Report every line of the listing below that contains the string "text", copying each line in full. Case counts.

++++ MATERIAL TO PROCESS ++++

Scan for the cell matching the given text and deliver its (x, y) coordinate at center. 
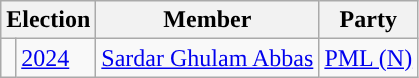
Member (208, 20)
PML (N) (368, 58)
Election (48, 20)
Sardar Ghulam Abbas (208, 58)
Party (368, 20)
2024 (56, 58)
From the cell containing the given text, extract its center point as (x, y) coordinate. 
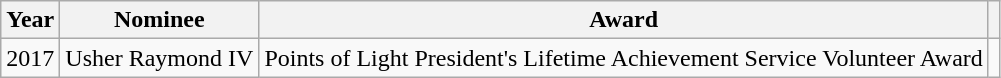
2017 (30, 58)
Award (624, 20)
Year (30, 20)
Nominee (160, 20)
Points of Light President's Lifetime Achievement Service Volunteer Award (624, 58)
Usher Raymond IV (160, 58)
From the cell containing the given text, extract its center point as [X, Y] coordinate. 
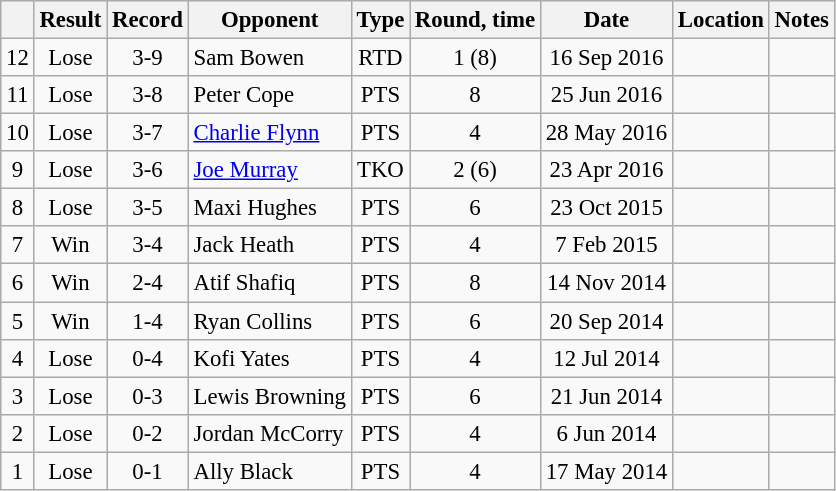
2 [18, 433]
16 Sep 2016 [606, 58]
Jordan McCorry [270, 433]
Jack Heath [270, 245]
17 May 2014 [606, 471]
25 Jun 2016 [606, 95]
Location [722, 20]
10 [18, 133]
23 Oct 2015 [606, 208]
Date [606, 20]
Type [380, 20]
3-6 [148, 170]
Opponent [270, 20]
Joe Murray [270, 170]
Atif Shafiq [270, 283]
1-4 [148, 321]
0-4 [148, 358]
Maxi Hughes [270, 208]
28 May 2016 [606, 133]
0-1 [148, 471]
3-9 [148, 58]
Ally Black [270, 471]
2 (6) [476, 170]
Peter Cope [270, 95]
Result [70, 20]
RTD [380, 58]
3 [18, 396]
23 Apr 2016 [606, 170]
1 [18, 471]
0-3 [148, 396]
11 [18, 95]
7 Feb 2015 [606, 245]
12 Jul 2014 [606, 358]
20 Sep 2014 [606, 321]
3-7 [148, 133]
Kofi Yates [270, 358]
3-4 [148, 245]
21 Jun 2014 [606, 396]
0-2 [148, 433]
Record [148, 20]
1 (8) [476, 58]
14 Nov 2014 [606, 283]
Lewis Browning [270, 396]
6 Jun 2014 [606, 433]
9 [18, 170]
Notes [802, 20]
2-4 [148, 283]
12 [18, 58]
Charlie Flynn [270, 133]
3-5 [148, 208]
TKO [380, 170]
Ryan Collins [270, 321]
3-8 [148, 95]
5 [18, 321]
Sam Bowen [270, 58]
7 [18, 245]
Round, time [476, 20]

++++

RESULT FOR THIS EXERCISE:
Scan for the cell matching the given text and deliver its (x, y) coordinate at center. 
From the cell containing the given text, extract its center point as (x, y) coordinate. 
From the cell containing the given text, extract its center point as [X, Y] coordinate. 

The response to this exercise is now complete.